**TASK PROMPT**. Your response is a verbatim copy of the listing, stripped of its images.

**PROVIDED RECORDS**.
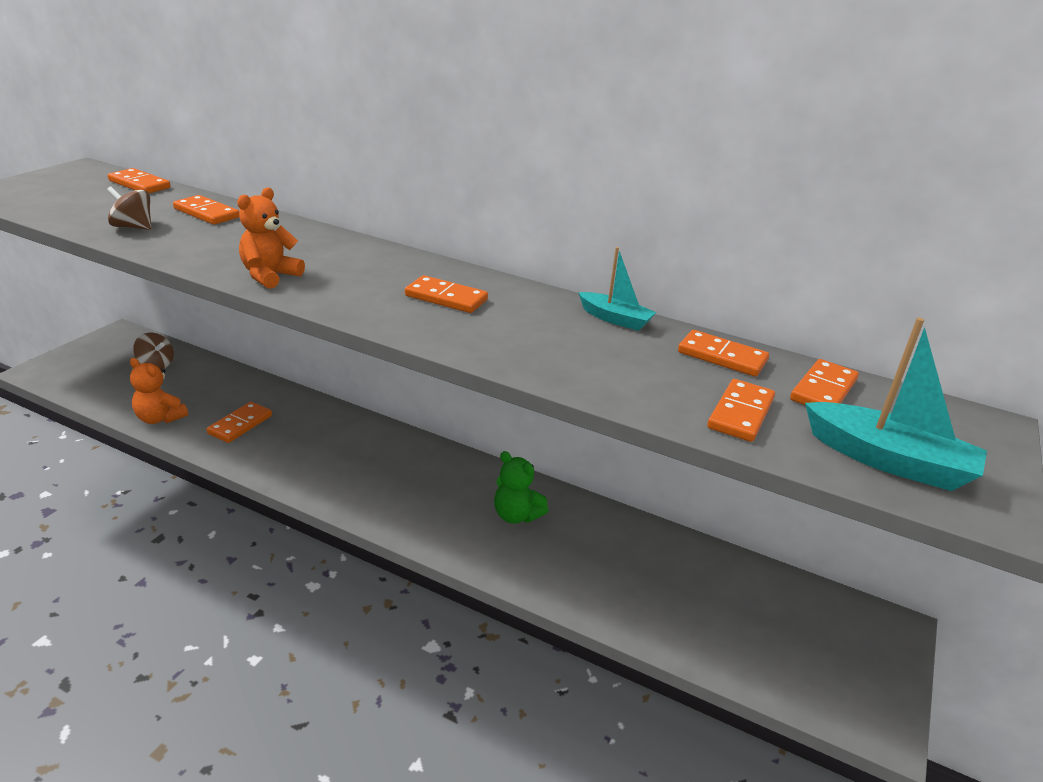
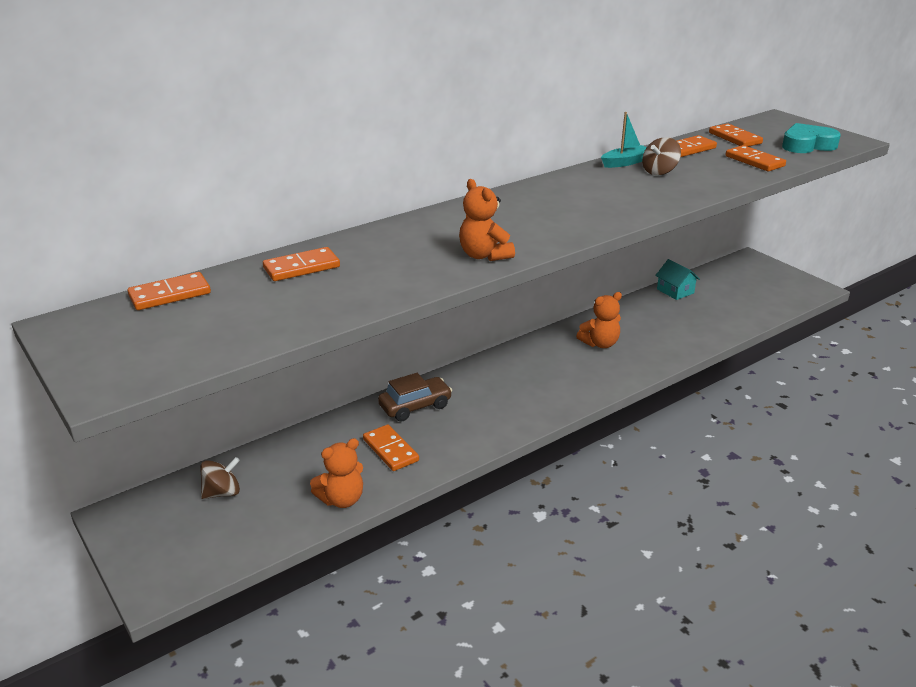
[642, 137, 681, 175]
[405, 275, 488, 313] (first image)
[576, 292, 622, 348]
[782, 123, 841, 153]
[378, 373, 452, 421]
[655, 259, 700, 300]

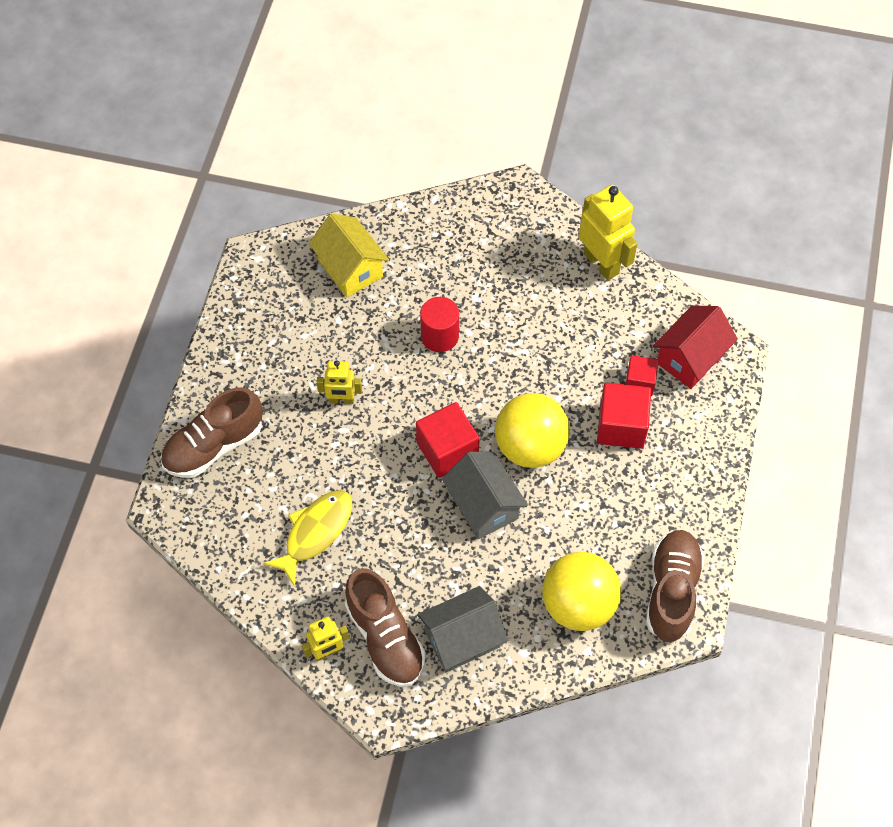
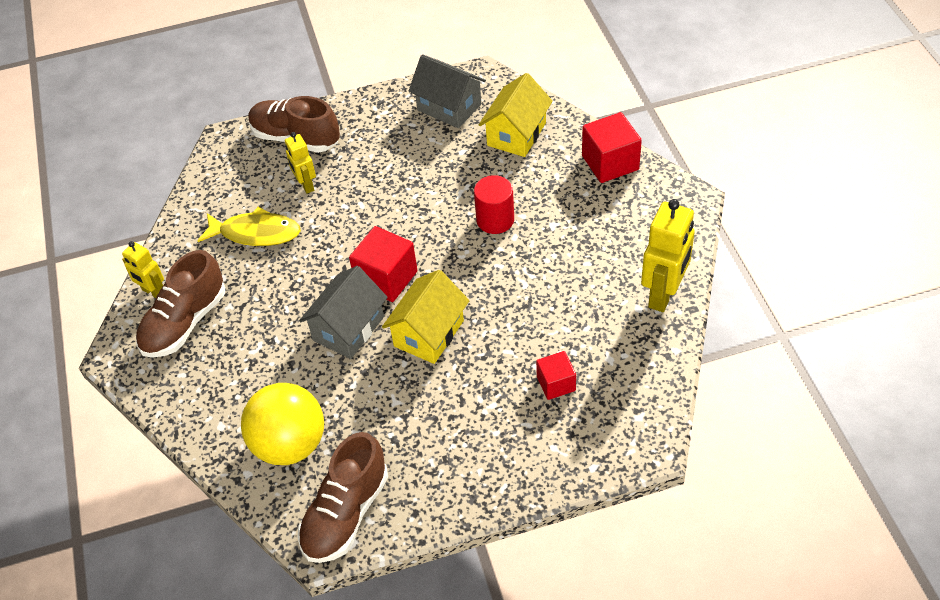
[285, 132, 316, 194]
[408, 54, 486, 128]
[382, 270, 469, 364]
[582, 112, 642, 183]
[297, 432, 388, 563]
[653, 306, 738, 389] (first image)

**WRITTEN REPLY**.
[642, 137, 681, 175]
[405, 275, 488, 313] (first image)
[576, 292, 622, 348]
[782, 123, 841, 153]
[378, 373, 452, 421]
[655, 259, 700, 300]

[285, 132, 316, 194]
[408, 54, 486, 128]
[382, 270, 469, 364]
[582, 112, 642, 183]
[297, 432, 388, 563]
[653, 306, 738, 389] (first image)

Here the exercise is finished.